WHAT TO WORK ON: Would you retype the whole listing verbatim, keeping pictures out of it?

AVAILABLE DATA:
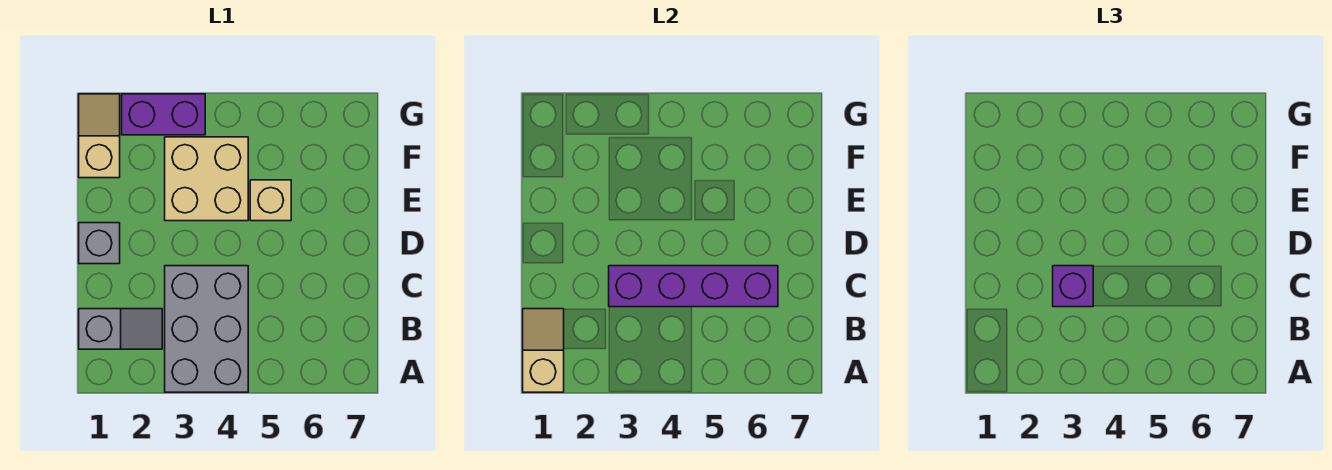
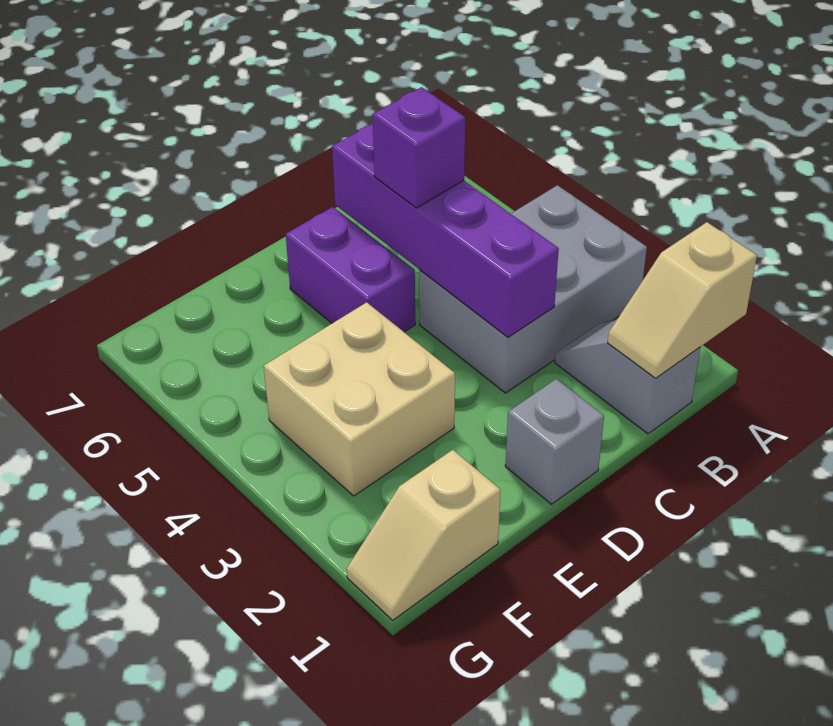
purple brick C3 level 3 -> purple brick C5 level 3
tan brick E5 level 1 -> none
purple brick G2:G3 level 1 -> purple brick D5:D6 level 1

ANSWER TO THIS EXERCISE:
purple brick C3 level 3 -> purple brick C5 level 3
tan brick E5 level 1 -> none
purple brick G2:G3 level 1 -> purple brick D5:D6 level 1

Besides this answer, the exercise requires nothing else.